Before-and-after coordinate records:
%%

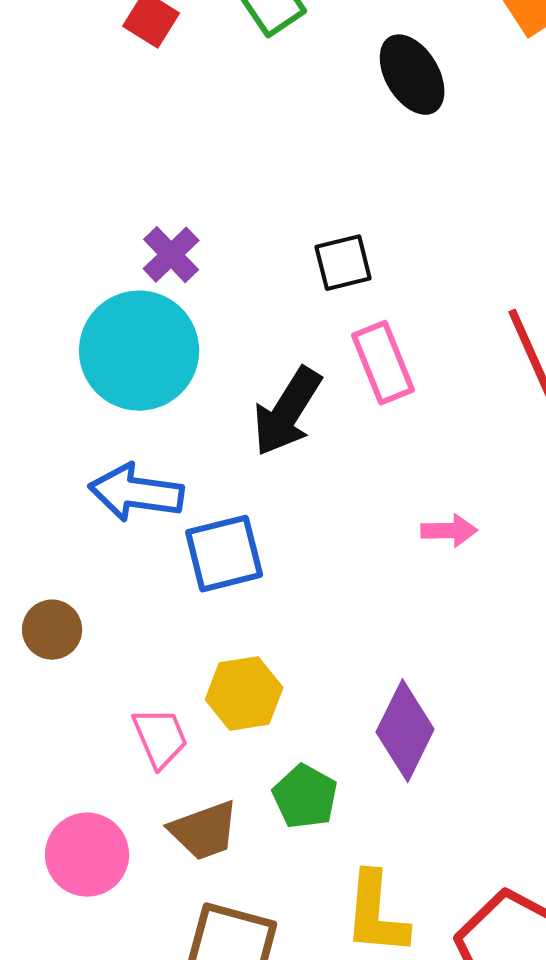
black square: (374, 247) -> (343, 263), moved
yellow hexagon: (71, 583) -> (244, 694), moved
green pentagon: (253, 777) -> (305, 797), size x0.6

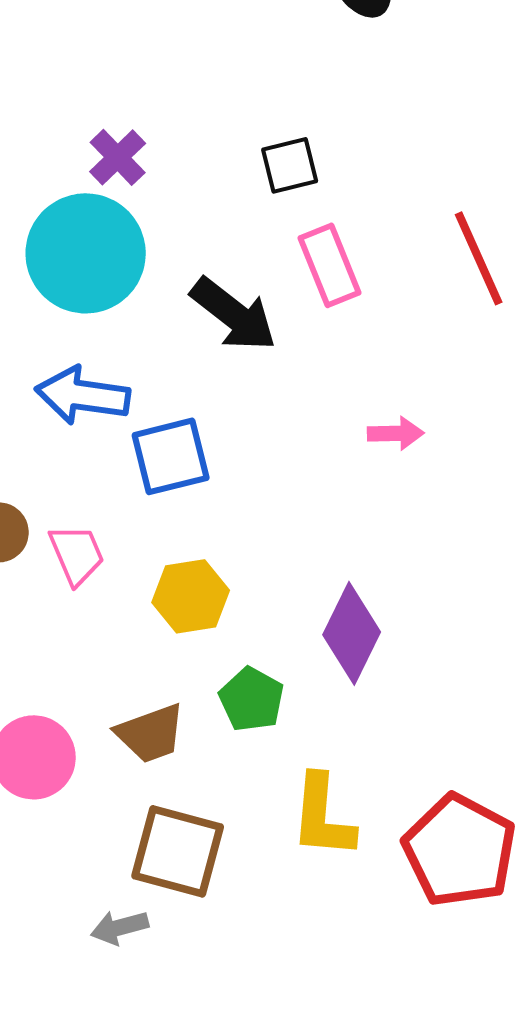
black arrow: (287, 412) -> (234, 314), turned -84
pink trapezoid: (160, 738) -> (77, 554), moved

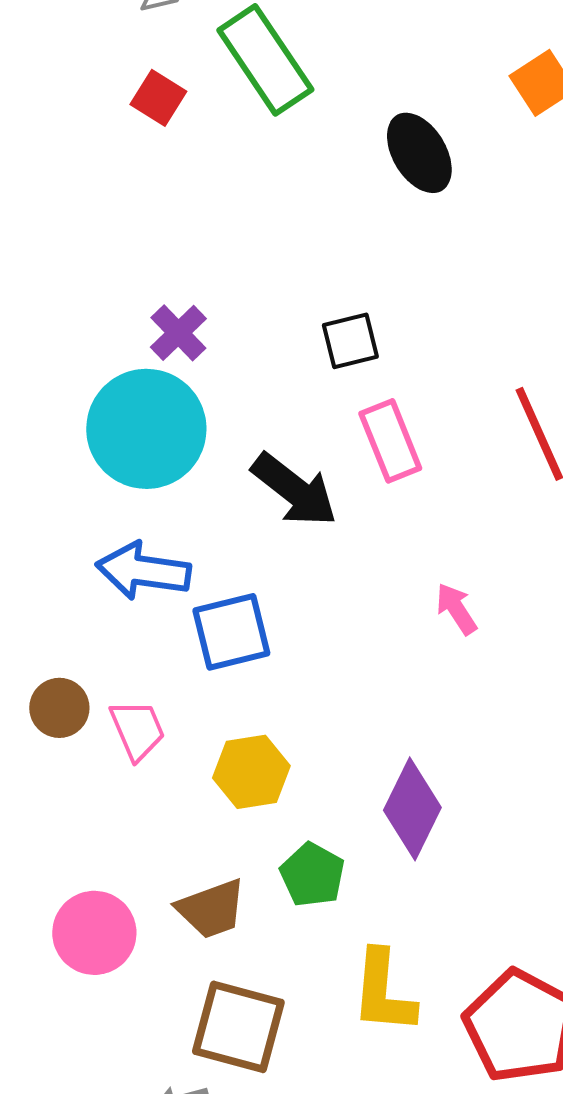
pink arrow: (396, 433) -> (456, 609), turned -122

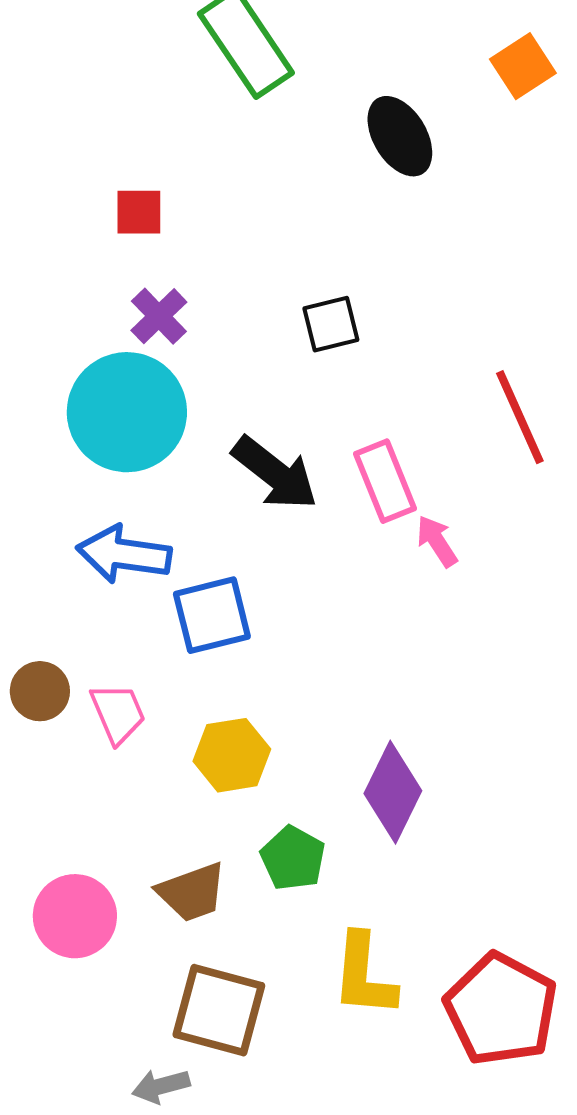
red square: (158, 98) -> (139, 212), moved, turned -32
pink rectangle: (390, 441) -> (385, 481), moved
pink arrow: (456, 609) -> (437, 541), moved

%%

WHAT THE EXERCISE ASKS:
Retype the data shown above exactly, excluding any picture it contains.

TASK RESULT:
black square: (374, 247) -> (343, 263), moved
yellow hexagon: (71, 583) -> (244, 694), moved
green pentagon: (253, 777) -> (305, 797), size x0.6

black arrow: (287, 412) -> (234, 314), turned -84
pink trapezoid: (160, 738) -> (77, 554), moved

pink arrow: (396, 433) -> (456, 609), turned -122

red square: (158, 98) -> (139, 212), moved, turned -32
pink rectangle: (390, 441) -> (385, 481), moved
pink arrow: (456, 609) -> (437, 541), moved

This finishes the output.